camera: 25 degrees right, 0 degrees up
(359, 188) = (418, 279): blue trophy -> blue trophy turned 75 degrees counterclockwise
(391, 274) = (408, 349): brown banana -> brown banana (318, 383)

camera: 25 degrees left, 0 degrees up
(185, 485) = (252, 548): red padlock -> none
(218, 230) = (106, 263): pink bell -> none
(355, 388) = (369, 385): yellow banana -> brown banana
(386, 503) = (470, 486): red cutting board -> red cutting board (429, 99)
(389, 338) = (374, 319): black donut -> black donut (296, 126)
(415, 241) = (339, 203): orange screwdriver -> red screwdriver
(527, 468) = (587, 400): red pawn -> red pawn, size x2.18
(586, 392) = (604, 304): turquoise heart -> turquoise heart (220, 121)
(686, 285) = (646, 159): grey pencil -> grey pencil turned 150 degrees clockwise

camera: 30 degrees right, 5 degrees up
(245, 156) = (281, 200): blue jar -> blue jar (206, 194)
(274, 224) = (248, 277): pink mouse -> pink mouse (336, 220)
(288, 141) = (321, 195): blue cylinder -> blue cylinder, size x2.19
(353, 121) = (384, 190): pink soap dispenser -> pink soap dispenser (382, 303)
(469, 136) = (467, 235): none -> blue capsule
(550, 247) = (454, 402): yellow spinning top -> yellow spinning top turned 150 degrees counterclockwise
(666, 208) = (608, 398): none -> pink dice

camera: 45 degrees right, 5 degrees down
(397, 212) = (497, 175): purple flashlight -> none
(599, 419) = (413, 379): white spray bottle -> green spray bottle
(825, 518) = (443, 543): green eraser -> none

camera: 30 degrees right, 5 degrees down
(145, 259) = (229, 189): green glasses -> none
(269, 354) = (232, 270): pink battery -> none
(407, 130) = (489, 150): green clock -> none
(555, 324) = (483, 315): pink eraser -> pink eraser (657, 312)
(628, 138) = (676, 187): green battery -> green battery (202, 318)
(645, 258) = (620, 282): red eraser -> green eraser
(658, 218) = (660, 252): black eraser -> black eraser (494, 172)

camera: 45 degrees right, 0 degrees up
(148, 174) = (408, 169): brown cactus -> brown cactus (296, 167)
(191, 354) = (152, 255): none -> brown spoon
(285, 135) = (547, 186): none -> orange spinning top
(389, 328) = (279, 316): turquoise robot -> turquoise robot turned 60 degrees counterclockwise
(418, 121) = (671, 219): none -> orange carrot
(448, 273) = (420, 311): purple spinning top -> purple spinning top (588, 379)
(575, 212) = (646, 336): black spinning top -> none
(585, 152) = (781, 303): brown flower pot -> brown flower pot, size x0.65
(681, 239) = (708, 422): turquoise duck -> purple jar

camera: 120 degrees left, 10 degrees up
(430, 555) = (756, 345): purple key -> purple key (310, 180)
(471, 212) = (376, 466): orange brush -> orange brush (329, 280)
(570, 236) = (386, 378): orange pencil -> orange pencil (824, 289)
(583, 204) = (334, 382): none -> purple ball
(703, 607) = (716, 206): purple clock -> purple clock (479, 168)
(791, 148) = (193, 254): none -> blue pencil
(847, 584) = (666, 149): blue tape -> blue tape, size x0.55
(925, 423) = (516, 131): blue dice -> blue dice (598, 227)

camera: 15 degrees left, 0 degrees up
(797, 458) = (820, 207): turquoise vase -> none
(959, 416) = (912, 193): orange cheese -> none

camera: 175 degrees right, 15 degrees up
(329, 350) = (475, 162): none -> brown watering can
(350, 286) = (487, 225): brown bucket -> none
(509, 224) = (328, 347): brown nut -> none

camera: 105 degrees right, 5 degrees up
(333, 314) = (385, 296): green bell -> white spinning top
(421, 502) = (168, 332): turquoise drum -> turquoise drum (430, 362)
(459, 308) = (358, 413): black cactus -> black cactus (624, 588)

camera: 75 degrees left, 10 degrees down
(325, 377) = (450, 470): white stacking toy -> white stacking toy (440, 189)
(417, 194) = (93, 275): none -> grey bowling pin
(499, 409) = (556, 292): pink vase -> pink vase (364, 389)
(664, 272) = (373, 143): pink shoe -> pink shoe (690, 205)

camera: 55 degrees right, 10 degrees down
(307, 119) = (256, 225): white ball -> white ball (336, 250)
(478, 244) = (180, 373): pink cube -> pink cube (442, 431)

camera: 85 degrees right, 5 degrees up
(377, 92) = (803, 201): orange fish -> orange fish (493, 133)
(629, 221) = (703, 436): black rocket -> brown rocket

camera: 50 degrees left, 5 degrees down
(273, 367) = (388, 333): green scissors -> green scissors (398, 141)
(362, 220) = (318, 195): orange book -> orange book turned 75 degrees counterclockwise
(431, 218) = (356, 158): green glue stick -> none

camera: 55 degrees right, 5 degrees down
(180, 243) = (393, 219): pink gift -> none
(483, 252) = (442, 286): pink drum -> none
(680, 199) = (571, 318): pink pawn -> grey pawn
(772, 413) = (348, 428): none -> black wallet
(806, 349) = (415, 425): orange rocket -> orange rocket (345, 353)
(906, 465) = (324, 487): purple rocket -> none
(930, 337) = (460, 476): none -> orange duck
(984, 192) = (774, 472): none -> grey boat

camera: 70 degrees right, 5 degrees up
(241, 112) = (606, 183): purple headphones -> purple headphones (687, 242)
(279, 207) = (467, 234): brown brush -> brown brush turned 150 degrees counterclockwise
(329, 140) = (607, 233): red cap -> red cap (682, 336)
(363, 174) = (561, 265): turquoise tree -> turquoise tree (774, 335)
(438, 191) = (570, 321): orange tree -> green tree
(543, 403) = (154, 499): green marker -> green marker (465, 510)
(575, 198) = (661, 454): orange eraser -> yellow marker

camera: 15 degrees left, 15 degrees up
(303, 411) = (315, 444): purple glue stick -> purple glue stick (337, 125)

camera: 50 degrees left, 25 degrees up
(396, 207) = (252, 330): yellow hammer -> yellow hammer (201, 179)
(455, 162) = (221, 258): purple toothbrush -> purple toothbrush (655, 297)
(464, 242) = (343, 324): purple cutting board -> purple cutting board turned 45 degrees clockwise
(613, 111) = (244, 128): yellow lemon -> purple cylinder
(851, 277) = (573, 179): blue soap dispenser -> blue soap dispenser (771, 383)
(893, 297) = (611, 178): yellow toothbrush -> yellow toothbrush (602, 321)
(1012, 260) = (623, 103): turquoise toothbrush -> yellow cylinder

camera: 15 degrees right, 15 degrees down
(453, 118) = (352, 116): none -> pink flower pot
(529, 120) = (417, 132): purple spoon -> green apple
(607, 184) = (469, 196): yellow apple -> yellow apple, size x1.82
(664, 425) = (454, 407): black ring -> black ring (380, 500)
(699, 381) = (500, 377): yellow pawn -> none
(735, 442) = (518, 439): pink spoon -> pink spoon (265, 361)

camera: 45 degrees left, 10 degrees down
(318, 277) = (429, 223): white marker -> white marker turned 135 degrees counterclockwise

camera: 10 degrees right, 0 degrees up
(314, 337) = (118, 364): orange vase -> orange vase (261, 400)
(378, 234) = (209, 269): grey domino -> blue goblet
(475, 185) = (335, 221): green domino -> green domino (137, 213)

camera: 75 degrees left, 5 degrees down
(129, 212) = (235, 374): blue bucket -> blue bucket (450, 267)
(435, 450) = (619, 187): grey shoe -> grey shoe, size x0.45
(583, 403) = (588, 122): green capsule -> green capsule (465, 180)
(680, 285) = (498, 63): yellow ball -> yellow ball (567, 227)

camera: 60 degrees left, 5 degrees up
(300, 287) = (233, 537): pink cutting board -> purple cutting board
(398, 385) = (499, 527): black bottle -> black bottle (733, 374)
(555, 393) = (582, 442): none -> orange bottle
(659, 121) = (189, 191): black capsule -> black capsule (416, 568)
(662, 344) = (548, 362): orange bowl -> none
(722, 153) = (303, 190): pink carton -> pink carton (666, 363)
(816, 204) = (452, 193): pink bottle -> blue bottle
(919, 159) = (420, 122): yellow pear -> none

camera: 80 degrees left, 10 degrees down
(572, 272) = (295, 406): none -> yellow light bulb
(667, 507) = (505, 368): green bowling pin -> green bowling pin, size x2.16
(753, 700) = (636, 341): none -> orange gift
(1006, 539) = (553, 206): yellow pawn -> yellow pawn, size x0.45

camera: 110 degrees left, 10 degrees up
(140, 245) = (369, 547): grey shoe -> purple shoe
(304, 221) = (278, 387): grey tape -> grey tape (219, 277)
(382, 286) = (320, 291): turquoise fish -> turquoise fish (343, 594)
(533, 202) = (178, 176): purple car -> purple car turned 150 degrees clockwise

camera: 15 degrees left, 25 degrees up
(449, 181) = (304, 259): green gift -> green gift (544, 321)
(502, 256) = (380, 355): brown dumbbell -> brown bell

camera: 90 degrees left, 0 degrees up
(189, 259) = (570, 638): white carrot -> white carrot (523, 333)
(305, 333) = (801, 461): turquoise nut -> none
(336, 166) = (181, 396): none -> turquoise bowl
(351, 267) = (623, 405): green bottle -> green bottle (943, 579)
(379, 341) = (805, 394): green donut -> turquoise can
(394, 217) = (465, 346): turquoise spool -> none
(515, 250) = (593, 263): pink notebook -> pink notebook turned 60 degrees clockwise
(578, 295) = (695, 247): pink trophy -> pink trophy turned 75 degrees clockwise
|---|
To do: What do the lines above say from the one containing "(391, 274) = (408, 349): brown" down to the one containing "(527, 468) = (587, 400): red"? Return them exactly, both end lines included, and only them.

Answer space:
(391, 274) = (408, 349): brown banana -> brown banana (318, 383)

camera: 25 degrees left, 0 degrees up
(185, 485) = (252, 548): red padlock -> none
(218, 230) = (106, 263): pink bell -> none
(355, 388) = (369, 385): yellow banana -> brown banana
(386, 503) = (470, 486): red cutting board -> red cutting board (429, 99)
(389, 338) = (374, 319): black donut -> black donut (296, 126)
(415, 241) = (339, 203): orange screwdriver -> red screwdriver
(527, 468) = (587, 400): red pawn -> red pawn, size x2.18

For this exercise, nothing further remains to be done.